• _THE DATA_:
Segment Open

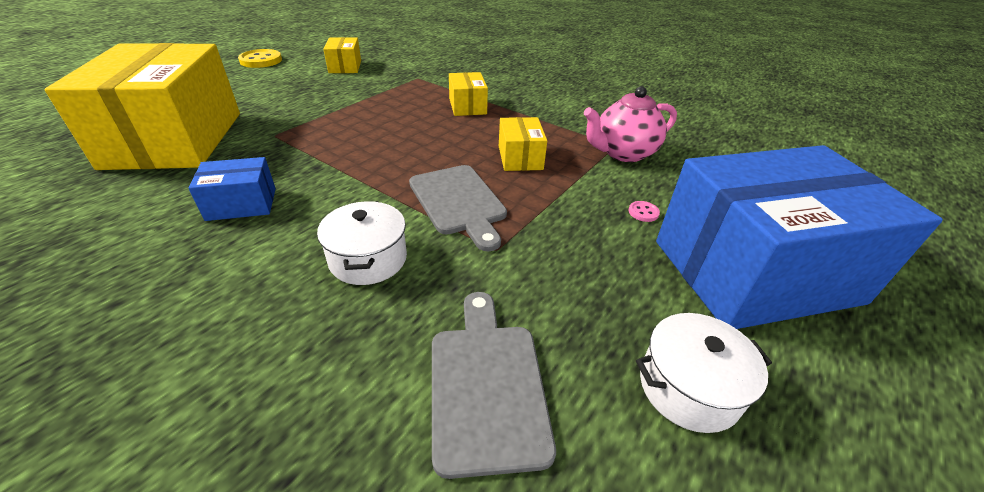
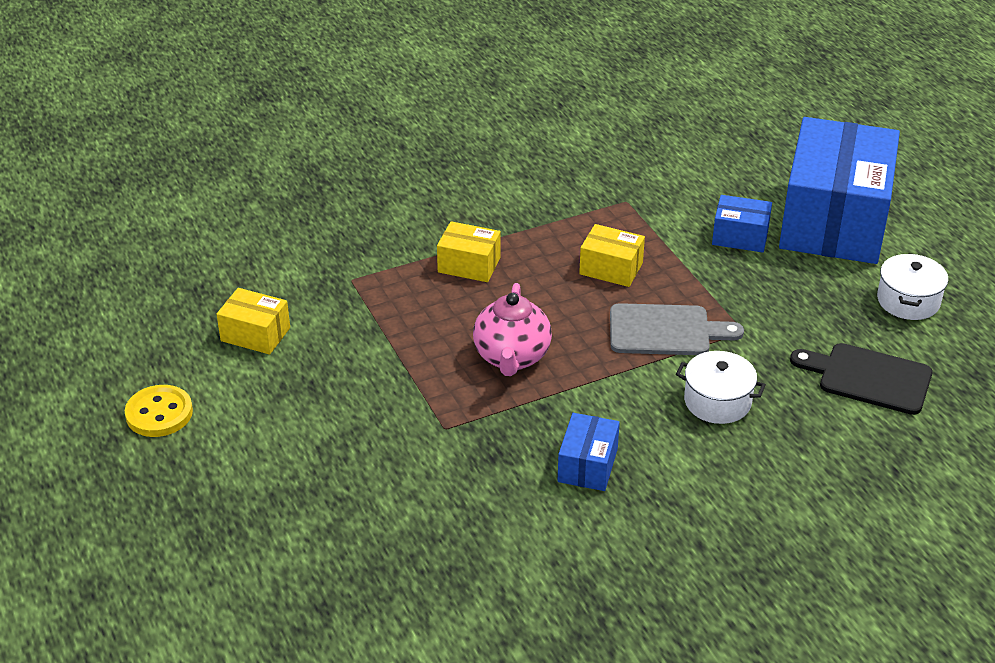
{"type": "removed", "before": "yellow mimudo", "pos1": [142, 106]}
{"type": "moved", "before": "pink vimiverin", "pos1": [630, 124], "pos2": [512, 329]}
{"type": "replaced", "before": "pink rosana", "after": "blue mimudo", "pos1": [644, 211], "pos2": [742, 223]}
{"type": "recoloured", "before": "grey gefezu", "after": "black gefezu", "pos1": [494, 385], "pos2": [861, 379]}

Segment Closed

• _EXERCISE_: Show all lines above holding "pink".

• _COMPLETED TASK_:
{"type": "moved", "before": "pink vimiverin", "pos1": [630, 124], "pos2": [512, 329]}
{"type": "replaced", "before": "pink rosana", "after": "blue mimudo", "pos1": [644, 211], "pos2": [742, 223]}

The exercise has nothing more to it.